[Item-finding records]
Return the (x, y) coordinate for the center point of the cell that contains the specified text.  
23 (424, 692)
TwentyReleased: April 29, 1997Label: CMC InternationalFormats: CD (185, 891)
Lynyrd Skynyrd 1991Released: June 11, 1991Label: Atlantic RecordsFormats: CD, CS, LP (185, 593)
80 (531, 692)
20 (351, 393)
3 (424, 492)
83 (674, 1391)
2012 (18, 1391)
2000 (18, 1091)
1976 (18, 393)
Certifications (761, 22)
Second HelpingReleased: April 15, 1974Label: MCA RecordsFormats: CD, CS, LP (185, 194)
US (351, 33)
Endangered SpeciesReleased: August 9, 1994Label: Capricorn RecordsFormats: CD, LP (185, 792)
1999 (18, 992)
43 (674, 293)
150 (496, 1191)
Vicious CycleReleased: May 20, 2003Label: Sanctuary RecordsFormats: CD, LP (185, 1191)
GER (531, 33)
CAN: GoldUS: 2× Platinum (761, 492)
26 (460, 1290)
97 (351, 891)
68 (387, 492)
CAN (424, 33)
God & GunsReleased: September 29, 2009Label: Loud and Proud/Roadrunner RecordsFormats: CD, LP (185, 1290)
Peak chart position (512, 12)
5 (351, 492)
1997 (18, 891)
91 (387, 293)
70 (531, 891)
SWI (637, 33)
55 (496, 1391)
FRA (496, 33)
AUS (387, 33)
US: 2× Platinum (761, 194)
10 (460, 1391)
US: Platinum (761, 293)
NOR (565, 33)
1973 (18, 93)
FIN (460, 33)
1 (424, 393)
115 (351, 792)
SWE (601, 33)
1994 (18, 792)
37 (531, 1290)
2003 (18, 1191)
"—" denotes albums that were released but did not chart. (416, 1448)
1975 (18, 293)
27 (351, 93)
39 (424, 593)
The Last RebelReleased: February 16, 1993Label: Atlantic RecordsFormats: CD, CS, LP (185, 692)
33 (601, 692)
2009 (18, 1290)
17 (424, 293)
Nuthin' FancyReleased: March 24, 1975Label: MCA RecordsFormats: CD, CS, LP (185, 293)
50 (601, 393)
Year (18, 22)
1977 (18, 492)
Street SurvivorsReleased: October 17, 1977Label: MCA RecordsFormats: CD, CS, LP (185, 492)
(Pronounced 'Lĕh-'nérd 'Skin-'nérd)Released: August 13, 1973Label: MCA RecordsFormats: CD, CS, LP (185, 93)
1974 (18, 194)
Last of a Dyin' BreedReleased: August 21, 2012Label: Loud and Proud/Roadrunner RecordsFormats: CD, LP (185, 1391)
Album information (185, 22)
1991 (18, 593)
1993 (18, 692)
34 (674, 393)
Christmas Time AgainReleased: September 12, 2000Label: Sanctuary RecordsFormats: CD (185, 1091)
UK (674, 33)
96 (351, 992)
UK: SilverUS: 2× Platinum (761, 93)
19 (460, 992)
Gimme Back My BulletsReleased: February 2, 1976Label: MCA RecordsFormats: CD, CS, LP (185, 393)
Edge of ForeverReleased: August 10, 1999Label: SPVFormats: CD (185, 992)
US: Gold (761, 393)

■ EXERCISE OBJECTIVE
Rewrite the material as a Markdown table with the columns Row and Line, giving each line its own row number and skipping blank lines. Begin at the first line of the material and stop after the line that contains "1997 (18, 891)", including both of these lines.

■ WORKED ANSWER
| Row | Line |
|---|---|
| 1 | Return the (x, y) coordinate for the center point of the cell that contains the specified text.   |
| 2 | 23 (424, 692) |
| 3 | TwentyReleased: April 29, 1997Label: CMC InternationalFormats: CD (185, 891) |
| 4 | Lynyrd Skynyrd 1991Released: June 11, 1991Label: Atlantic RecordsFormats: CD, CS, LP (185, 593) |
| 5 | 80 (531, 692) |
| 6 | 20 (351, 393) |
| 7 | 3 (424, 492) |
| 8 | 83 (674, 1391) |
| 9 | 2012 (18, 1391) |
| 10 | 2000 (18, 1091) |
| 11 | 1976 (18, 393) |
| 12 | Certifications (761, 22) |
| 13 | Second HelpingReleased: April 15, 1974Label: MCA RecordsFormats: CD, CS, LP (185, 194) |
| 14 | US (351, 33) |
| 15 | Endangered SpeciesReleased: August 9, 1994Label: Capricorn RecordsFormats: CD, LP (185, 792) |
| 16 | 1999 (18, 992) |
| 17 | 43 (674, 293) |
| 18 | 150 (496, 1191) |
| 19 | Vicious CycleReleased: May 20, 2003Label: Sanctuary RecordsFormats: CD, LP (185, 1191) |
| 20 | GER (531, 33) |
| 21 | CAN: GoldUS: 2× Platinum (761, 492) |
| 22 | 26 (460, 1290) |
| 23 | 97 (351, 891) |
| 24 | 68 (387, 492) |
| 25 | CAN (424, 33) |
| 26 | God & GunsReleased: September 29, 2009Label: Loud and Proud/Roadrunner RecordsFormats: CD, LP (185, 1290) |
| 27 | Peak chart position (512, 12) |
| 28 | 5 (351, 492) |
| 29 | 1997 (18, 891) |